++++ EXCERPTED RECORDS ++++

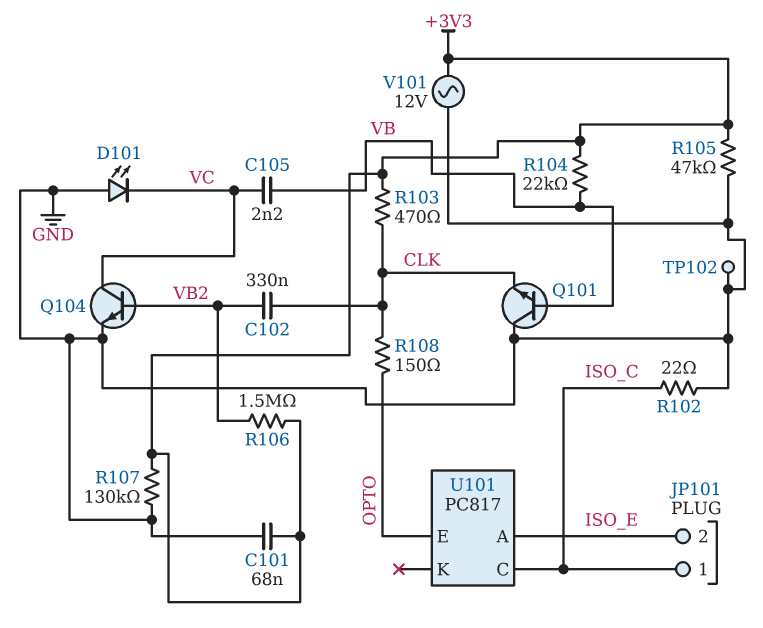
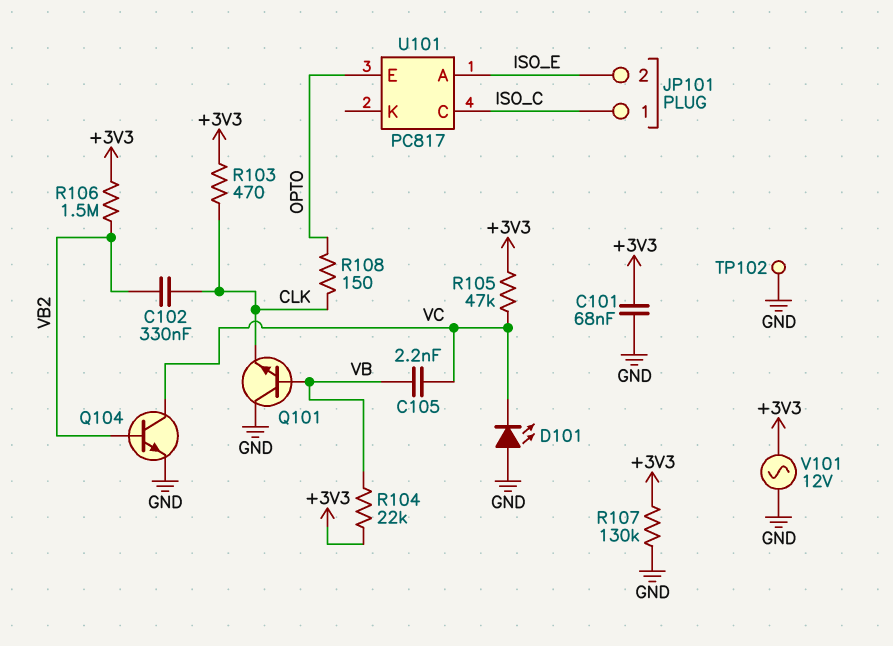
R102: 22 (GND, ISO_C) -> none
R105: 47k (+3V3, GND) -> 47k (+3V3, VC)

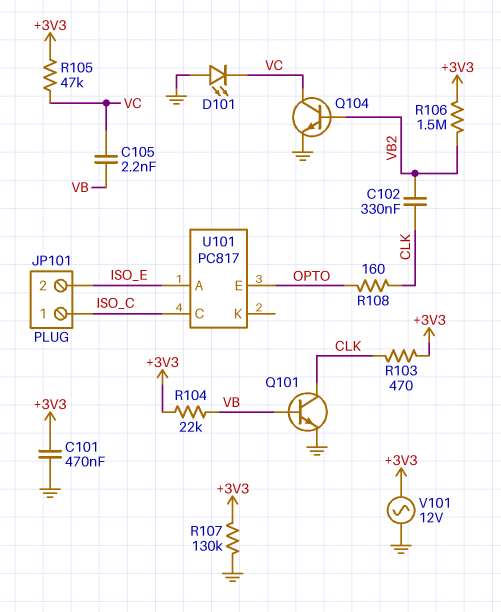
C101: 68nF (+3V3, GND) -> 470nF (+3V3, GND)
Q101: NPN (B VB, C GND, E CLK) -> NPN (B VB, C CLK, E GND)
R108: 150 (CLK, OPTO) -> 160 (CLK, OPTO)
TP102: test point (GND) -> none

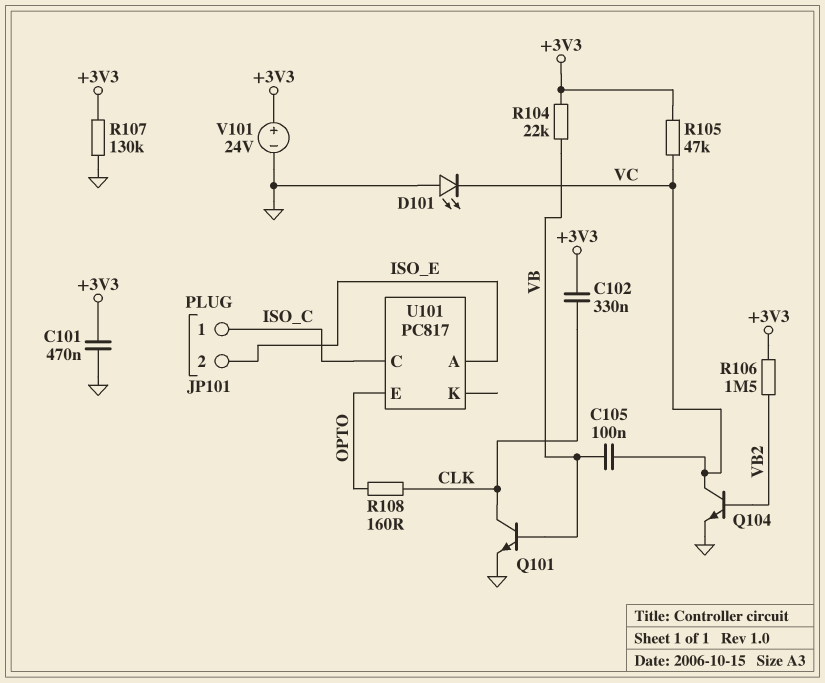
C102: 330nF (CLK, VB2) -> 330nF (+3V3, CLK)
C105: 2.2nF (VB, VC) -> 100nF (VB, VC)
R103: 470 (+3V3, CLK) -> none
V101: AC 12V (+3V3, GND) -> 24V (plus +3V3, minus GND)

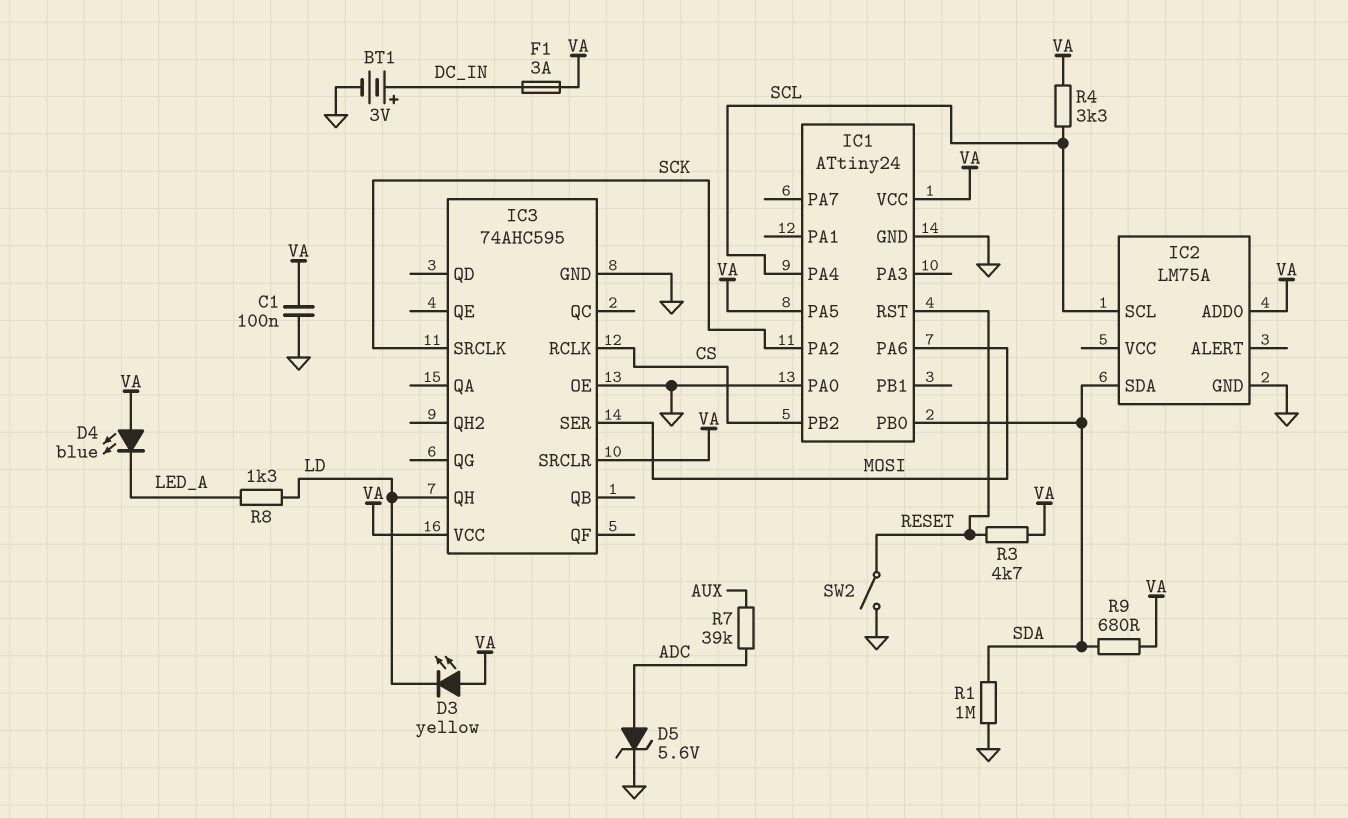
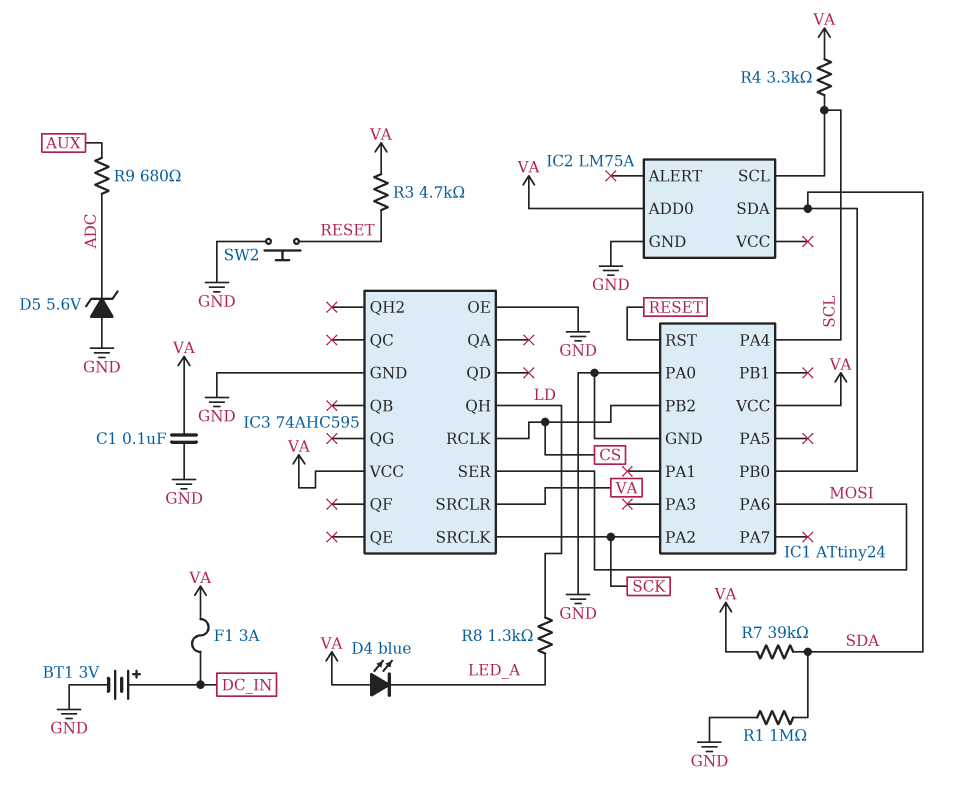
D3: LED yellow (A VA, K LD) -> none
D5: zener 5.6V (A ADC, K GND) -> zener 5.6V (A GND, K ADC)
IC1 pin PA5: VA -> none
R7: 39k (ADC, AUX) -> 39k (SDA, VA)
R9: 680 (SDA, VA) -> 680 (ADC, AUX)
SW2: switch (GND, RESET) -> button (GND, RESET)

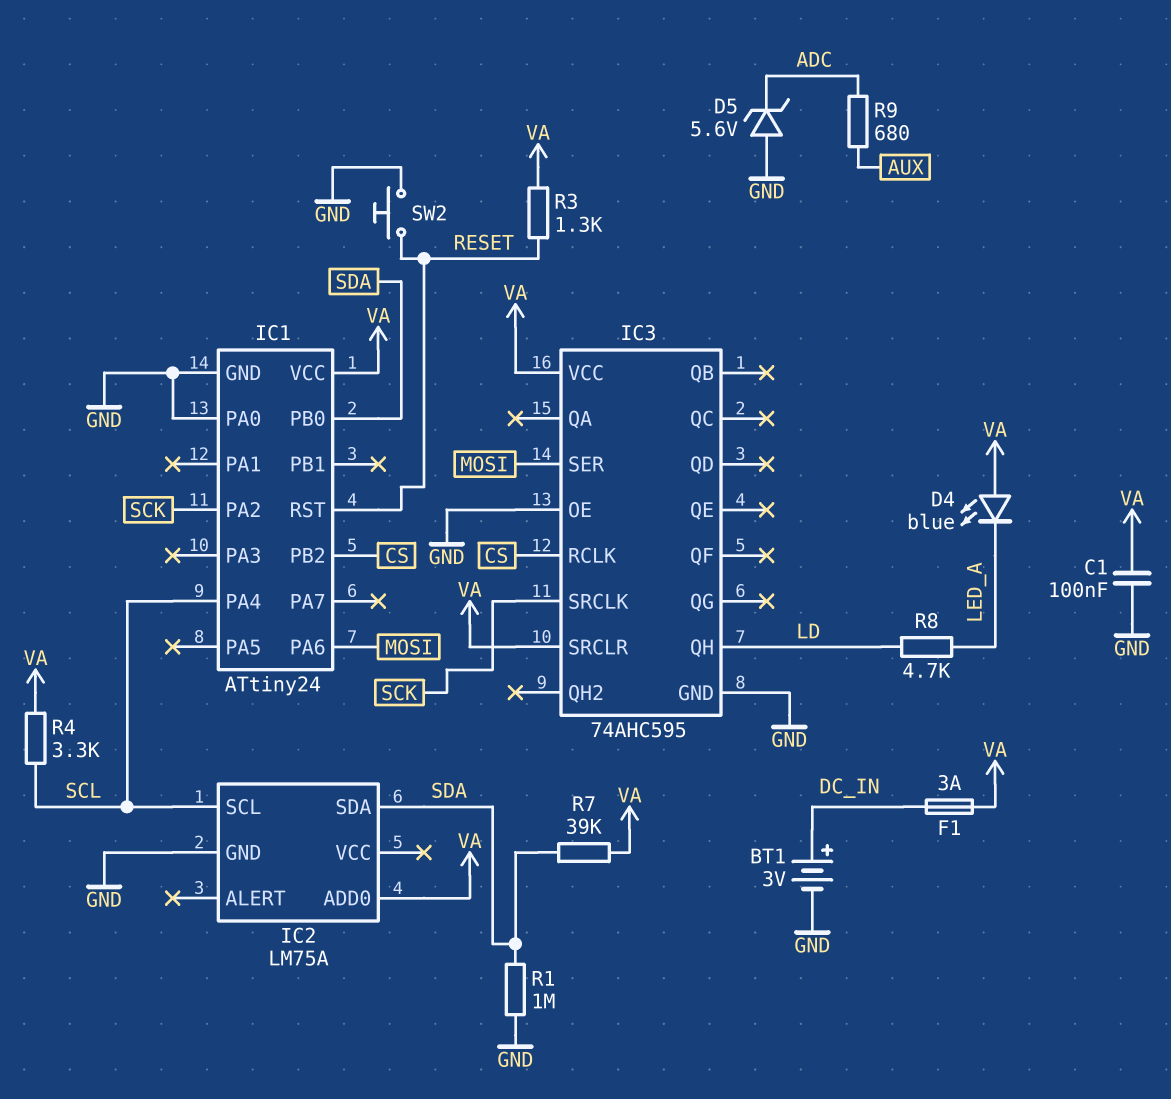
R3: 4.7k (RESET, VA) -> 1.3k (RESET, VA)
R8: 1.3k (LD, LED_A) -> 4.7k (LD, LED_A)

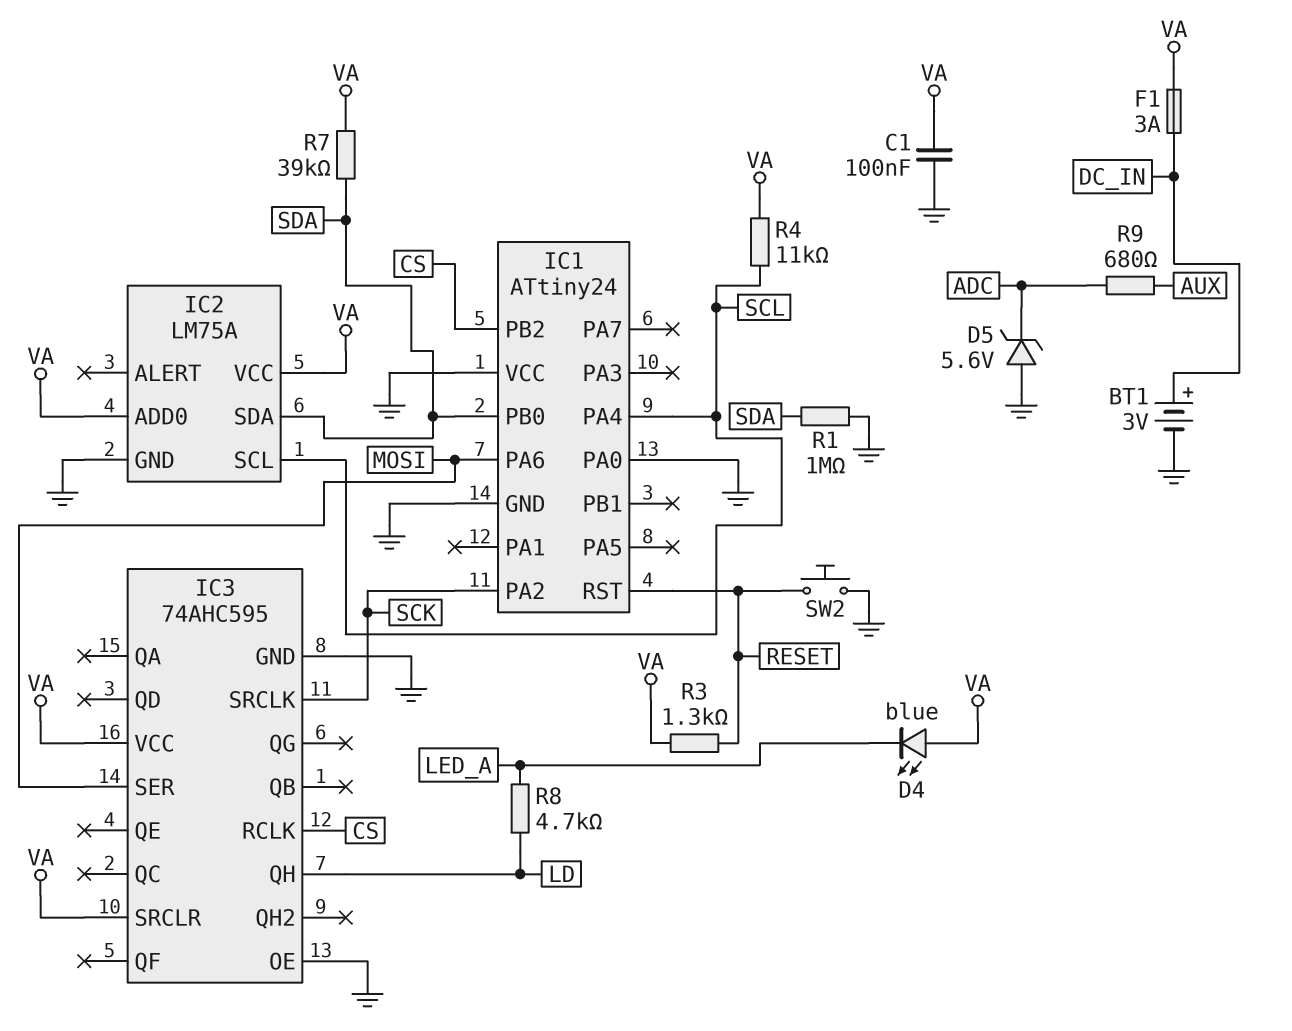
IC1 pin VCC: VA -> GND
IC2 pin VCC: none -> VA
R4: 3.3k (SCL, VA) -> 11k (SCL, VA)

++++

* **WORK TASK**
Could you reproduce exactly, and only, the lines from the start of the records through the line containing "R7: 39k (ADC, AUX) -> 39k (SDA, VA)", leaving out the pictures?

* **OUTPUT OF THE EXERCISE**
R102: 22 (GND, ISO_C) -> none
R105: 47k (+3V3, GND) -> 47k (+3V3, VC)

C101: 68nF (+3V3, GND) -> 470nF (+3V3, GND)
Q101: NPN (B VB, C GND, E CLK) -> NPN (B VB, C CLK, E GND)
R108: 150 (CLK, OPTO) -> 160 (CLK, OPTO)
TP102: test point (GND) -> none

C102: 330nF (CLK, VB2) -> 330nF (+3V3, CLK)
C105: 2.2nF (VB, VC) -> 100nF (VB, VC)
R103: 470 (+3V3, CLK) -> none
V101: AC 12V (+3V3, GND) -> 24V (plus +3V3, minus GND)

D3: LED yellow (A VA, K LD) -> none
D5: zener 5.6V (A ADC, K GND) -> zener 5.6V (A GND, K ADC)
IC1 pin PA5: VA -> none
R7: 39k (ADC, AUX) -> 39k (SDA, VA)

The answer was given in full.